→ Your objective
Transcribe exactly the line containing "gray arrow: (316, 566) -> (559, 971), moved" and every line after it, through the end of the records below.

# # # #

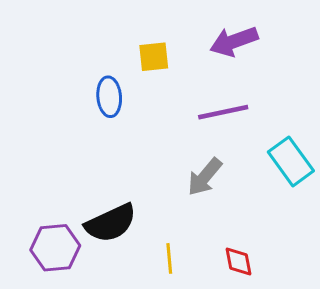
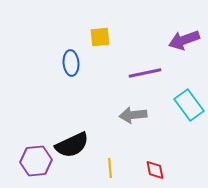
purple arrow: (234, 41) -> (184, 40), moved
gray arrow: (205, 177) -> (133, 115), turned 44

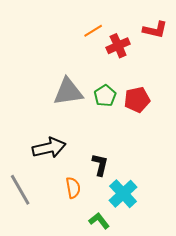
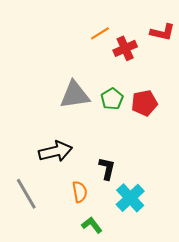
green L-shape: (99, 221) -> (92, 225), moved

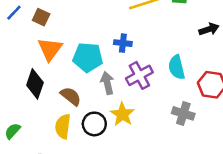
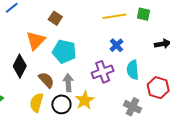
brown square: (41, 17) -> (55, 18), moved
blue cross: (123, 43) -> (116, 45), moved, turned 32
gray arrow: (107, 83) -> (68, 83), moved

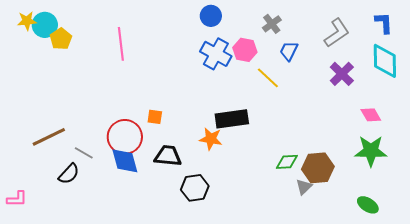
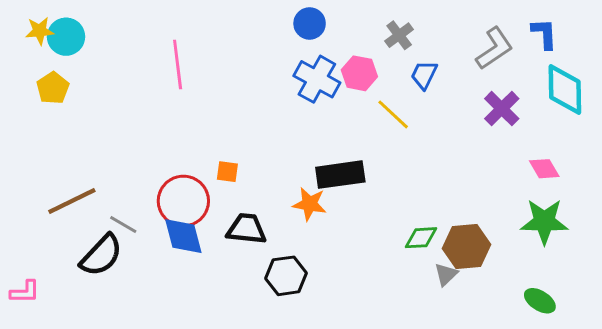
blue L-shape: (384, 23) -> (544, 34), moved
yellow pentagon: (61, 39) -> (53, 88), moved
black semicircle: (69, 174) -> (101, 255), size x1.4

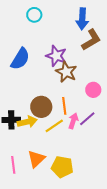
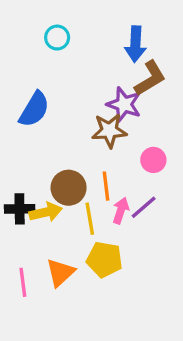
purple star: (56, 56) -> (124, 104), moved
brown star: (66, 72) -> (109, 131), turned -30
yellow line: (54, 126) -> (90, 219), turned -66
yellow pentagon: (62, 167) -> (104, 259), moved

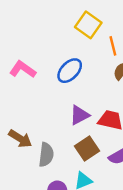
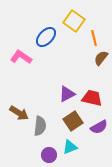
blue ellipse: (70, 71) -> (46, 37), moved

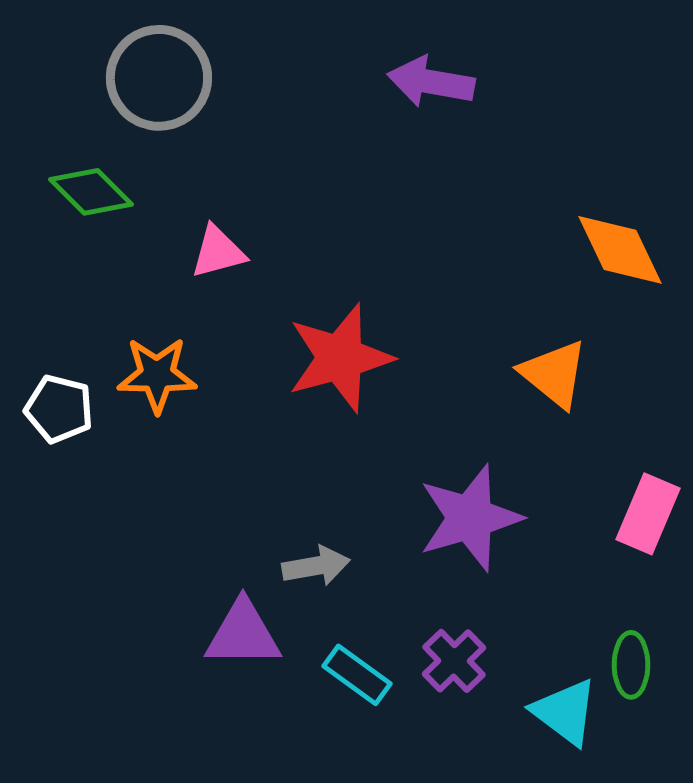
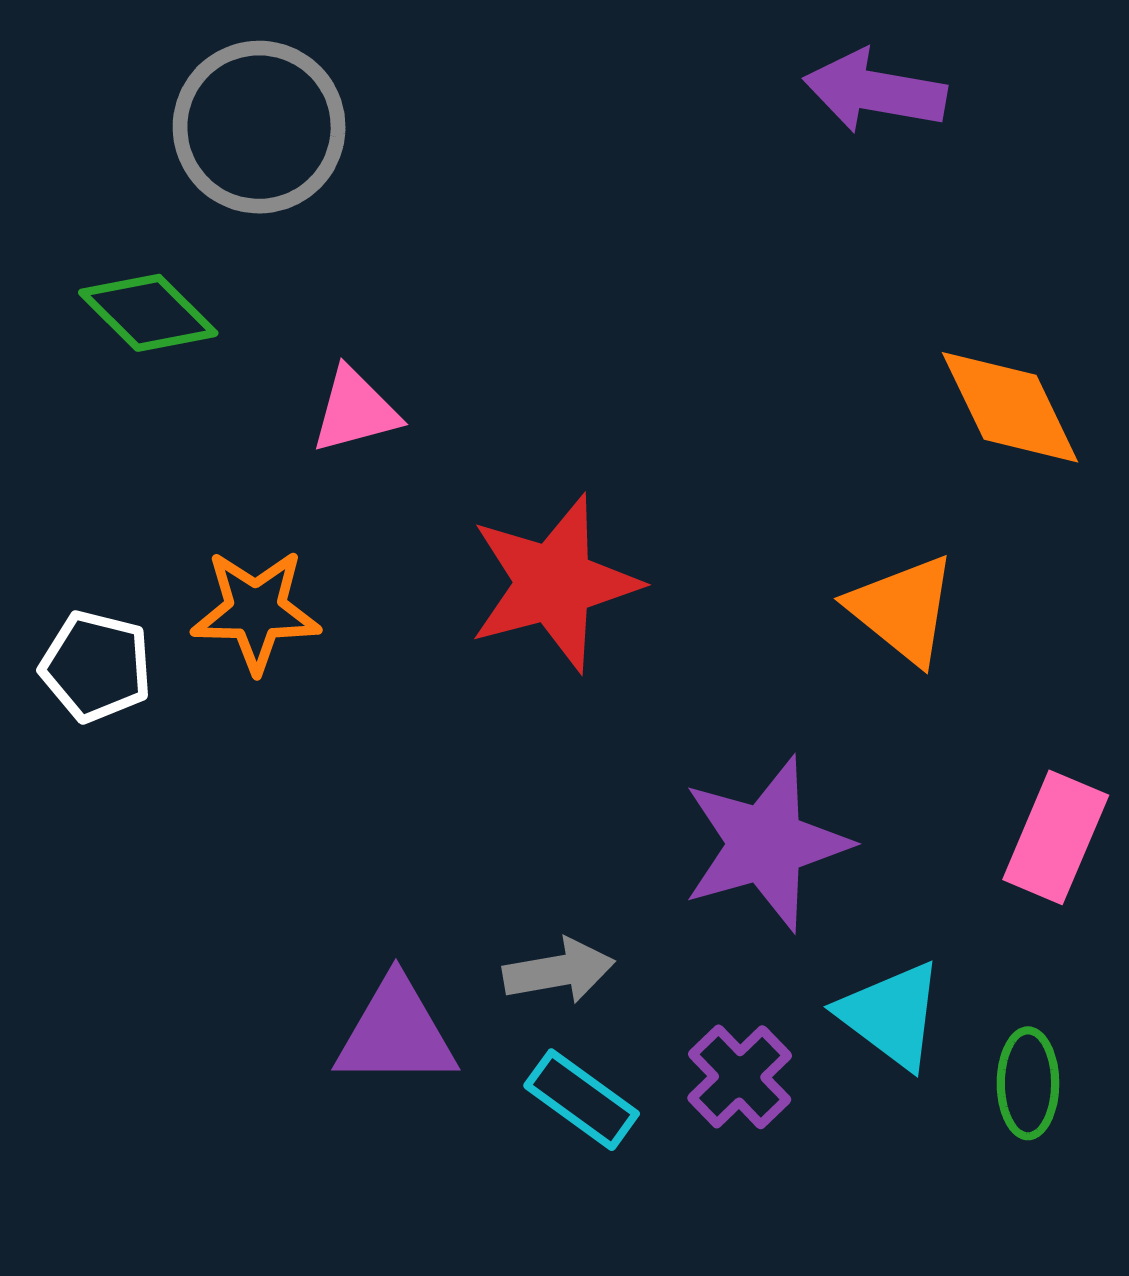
purple arrow: (431, 82) -> (875, 91), moved
gray arrow: (316, 566) -> (559, 971), moved
cyan triangle: (565, 712) -> (891, 1015), moved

# # # #

→ Solution to this task
gray arrow: (316, 566) -> (559, 971), moved
cyan triangle: (565, 712) -> (891, 1015), moved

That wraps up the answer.